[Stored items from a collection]
========================================

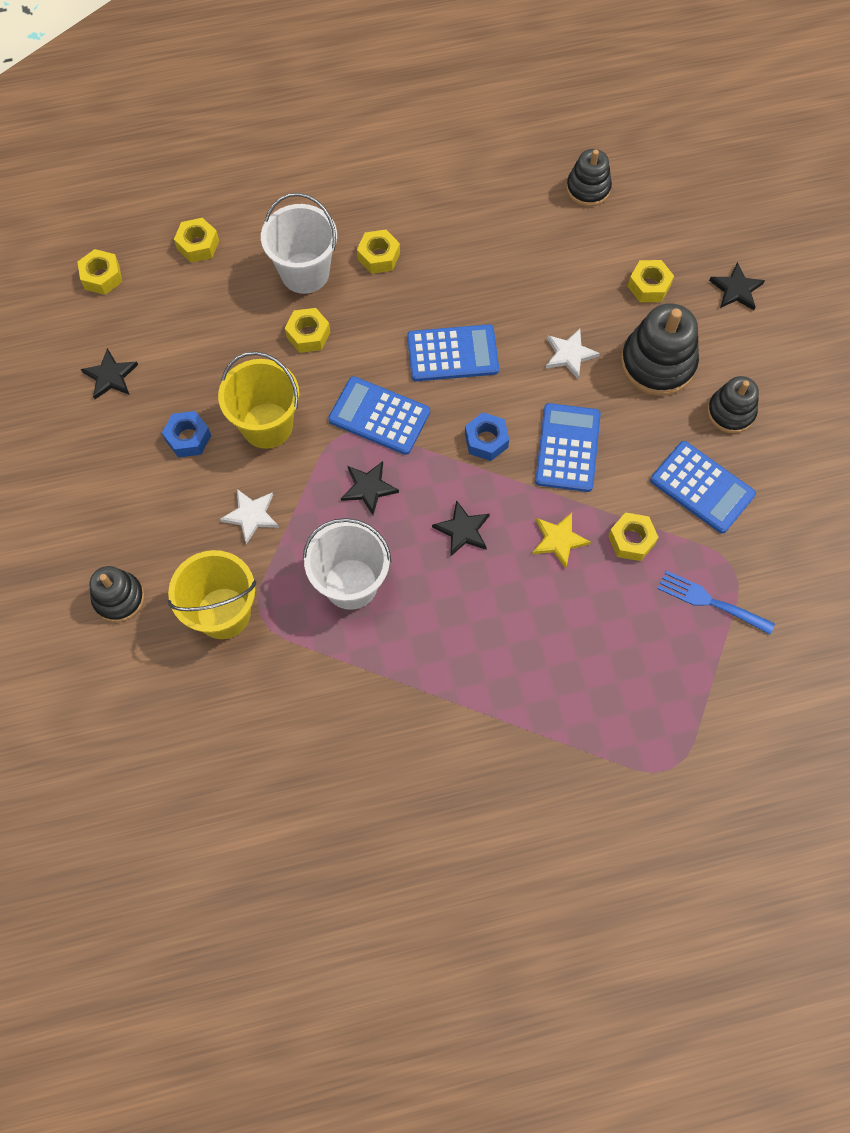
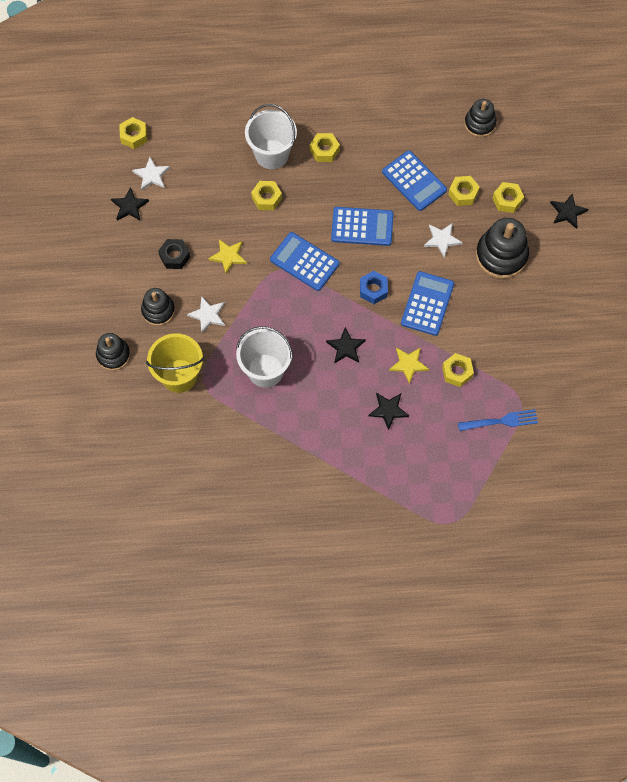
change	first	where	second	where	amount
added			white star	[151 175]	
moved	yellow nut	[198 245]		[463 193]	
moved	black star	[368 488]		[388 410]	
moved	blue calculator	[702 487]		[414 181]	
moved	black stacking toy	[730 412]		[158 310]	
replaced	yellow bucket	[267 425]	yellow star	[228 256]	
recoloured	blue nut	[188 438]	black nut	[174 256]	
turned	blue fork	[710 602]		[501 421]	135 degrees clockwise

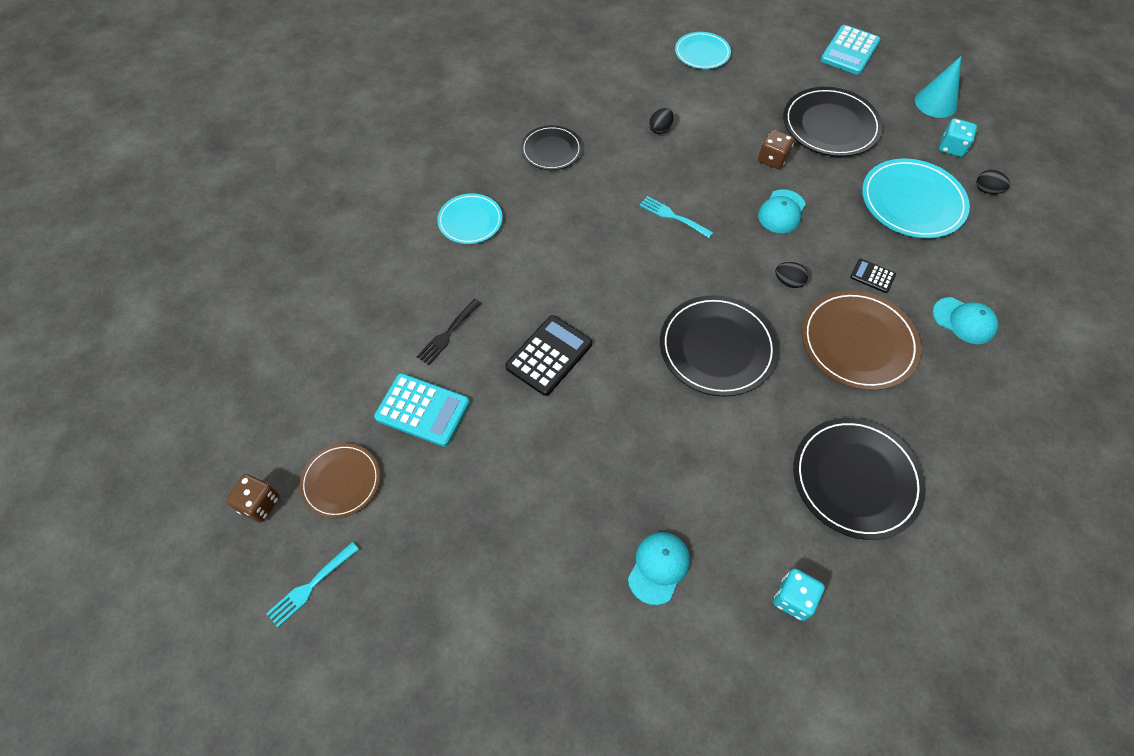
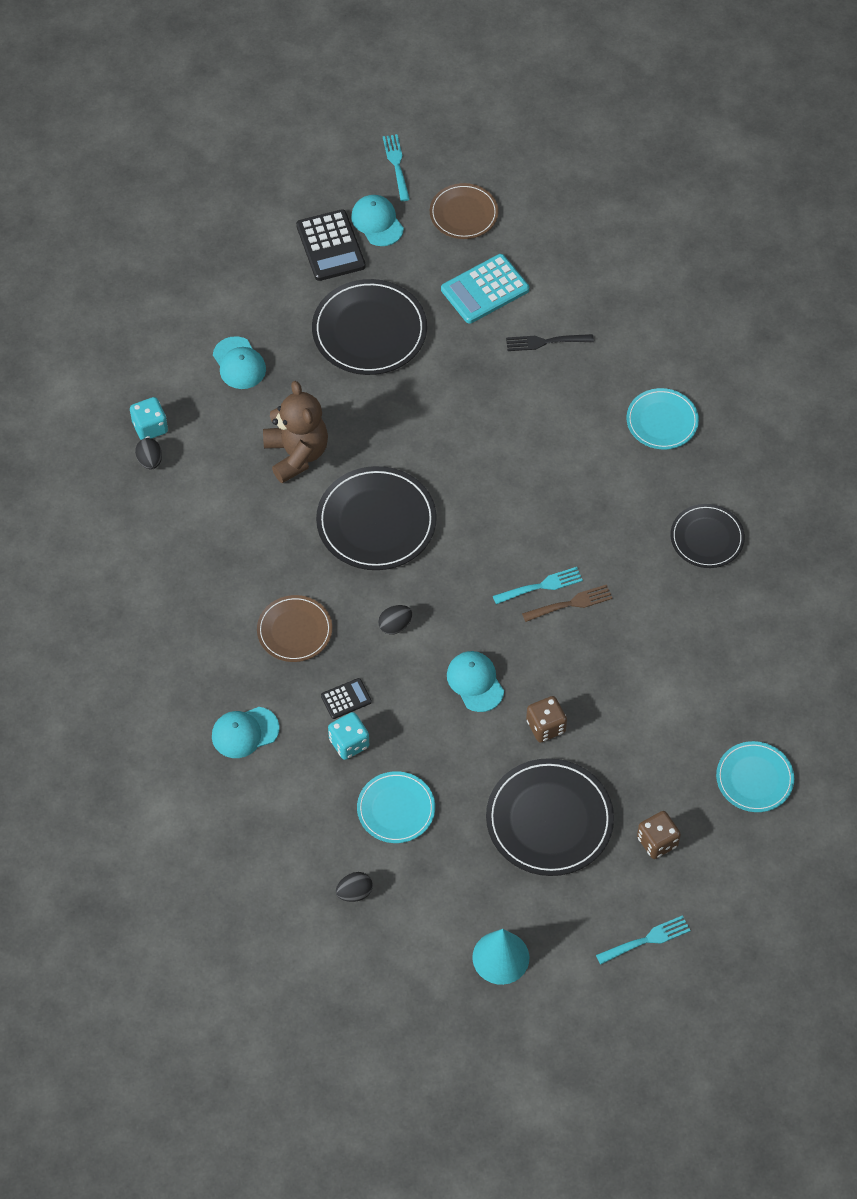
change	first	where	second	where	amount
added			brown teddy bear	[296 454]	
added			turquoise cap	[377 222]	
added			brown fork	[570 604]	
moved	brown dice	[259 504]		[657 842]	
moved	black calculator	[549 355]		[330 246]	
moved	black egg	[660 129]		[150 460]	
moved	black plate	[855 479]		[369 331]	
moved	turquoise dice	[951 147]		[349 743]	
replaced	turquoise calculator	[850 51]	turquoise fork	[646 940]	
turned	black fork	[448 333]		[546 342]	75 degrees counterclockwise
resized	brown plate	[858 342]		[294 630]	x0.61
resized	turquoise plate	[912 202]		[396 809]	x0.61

========================================

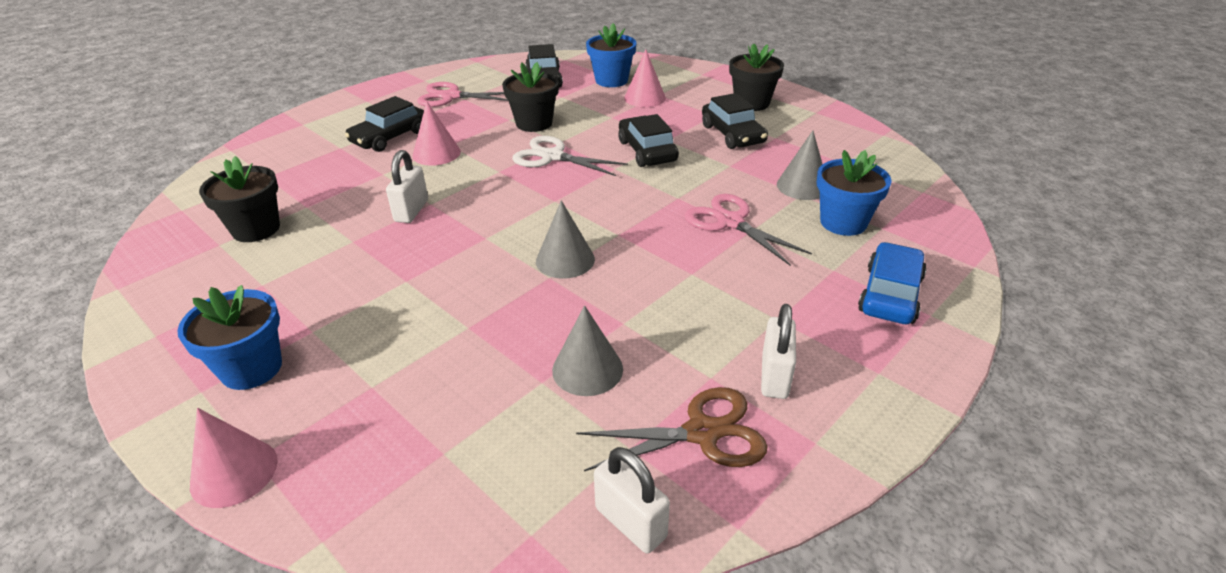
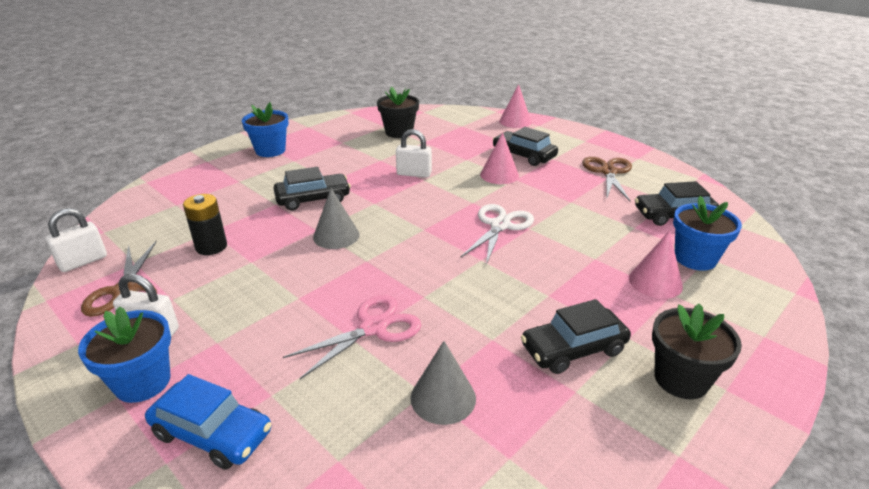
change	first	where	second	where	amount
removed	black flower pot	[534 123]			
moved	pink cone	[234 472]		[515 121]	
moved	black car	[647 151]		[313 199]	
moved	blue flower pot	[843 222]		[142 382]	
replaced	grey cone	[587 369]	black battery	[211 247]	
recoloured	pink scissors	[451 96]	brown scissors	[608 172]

========================================

Assignment
Go through the records above, find every line with the word "yellow", and list those lines.

Reply
moved	yellow nut	[198 245]		[463 193]	
replaced	yellow bucket	[267 425]	yellow star	[228 256]	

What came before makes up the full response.